● **TASK PROMPT**: Beginning at the line containing "white dumbbell [455,69,674,183]", give again every line through the end of the data, unchanged and with both ends included. Drop any pictures.

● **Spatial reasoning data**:
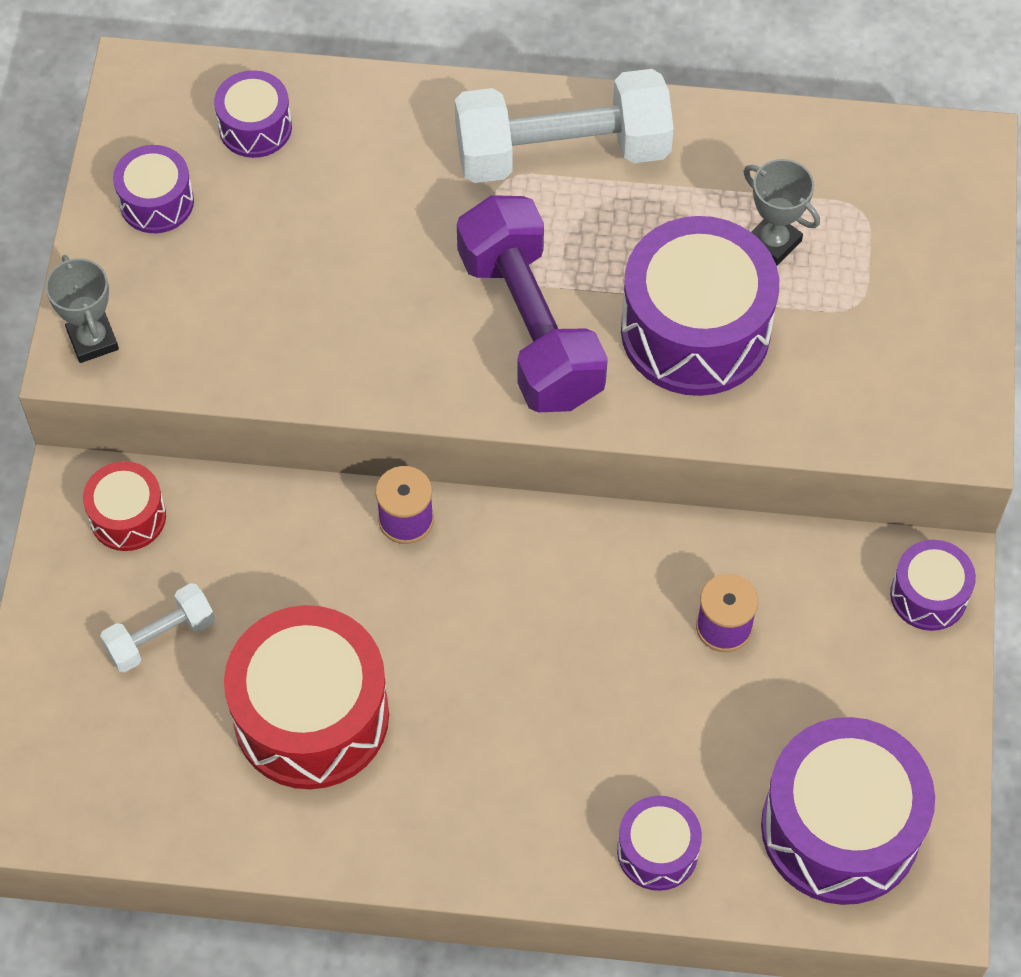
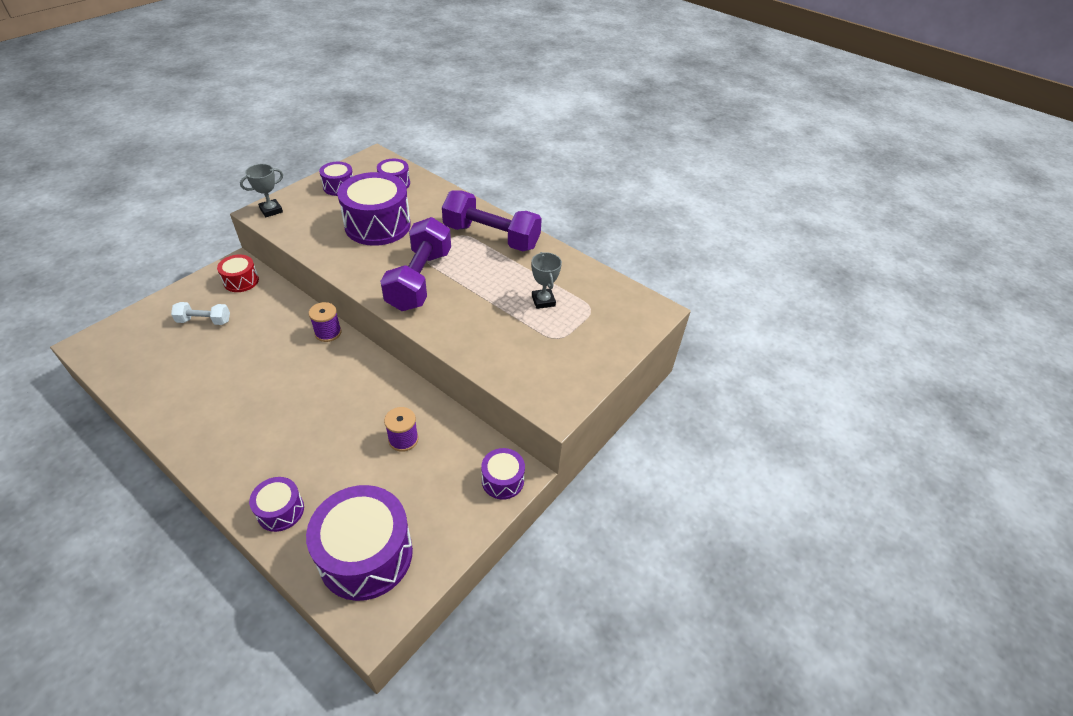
camera: 30 degrees right, 15 degrees down
grey trophy [45,255,119,363] -> grey trophy turned 45 degrees clockwise [240,164,283,217]
red drum [224,605,389,789] -> none
white dumbbell [455,69,674,183] -> purple dumbbell [442,190,542,251]
purple drum [621,216,779,396] -> purple drum moved to [337,172,411,246]

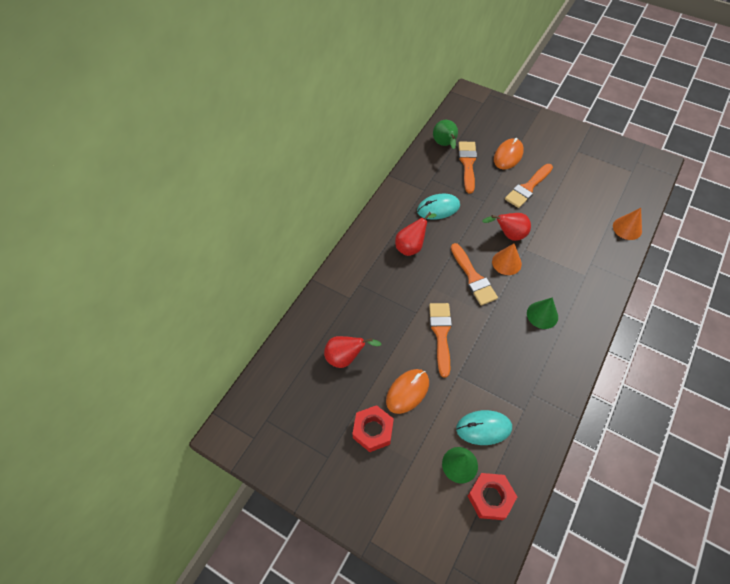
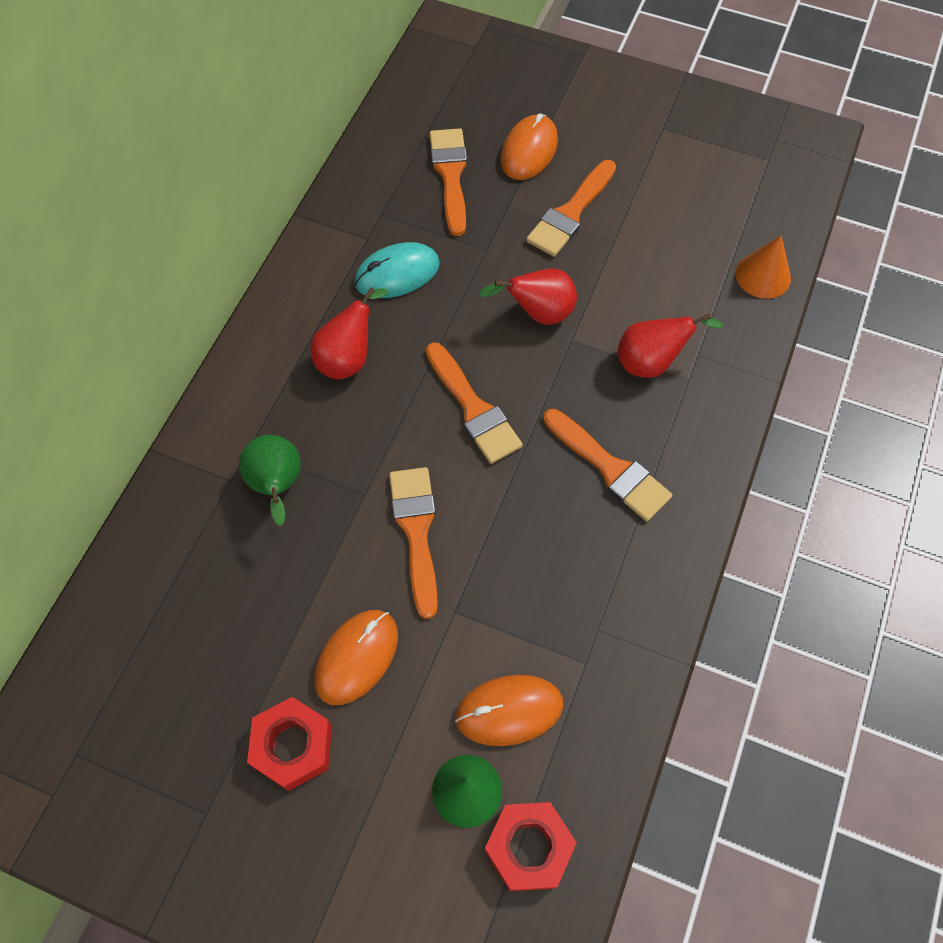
camera: 10 degrees left, 5 degrees up
red pear [324,336,381,368] -> red pear moved to [618,313,724,378]
green pear [433,120,458,149] -> green pear moved to [239,435,301,526]
turquoise mouse [456,410,512,445] -> orange mouse [455,675,563,746]
orange cone [492,244,522,275] -> none
green cone [527,297,558,329] -> orange brush [543,409,673,521]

● **RESPONSE BOX**:
white dumbbell [455,69,674,183] -> purple dumbbell [442,190,542,251]
purple drum [621,216,779,396] -> purple drum moved to [337,172,411,246]

camera: 10 degrees left, 5 degrees up
red pear [324,336,381,368] -> red pear moved to [618,313,724,378]
green pear [433,120,458,149] -> green pear moved to [239,435,301,526]
turquoise mouse [456,410,512,445] -> orange mouse [455,675,563,746]
orange cone [492,244,522,275] -> none
green cone [527,297,558,329] -> orange brush [543,409,673,521]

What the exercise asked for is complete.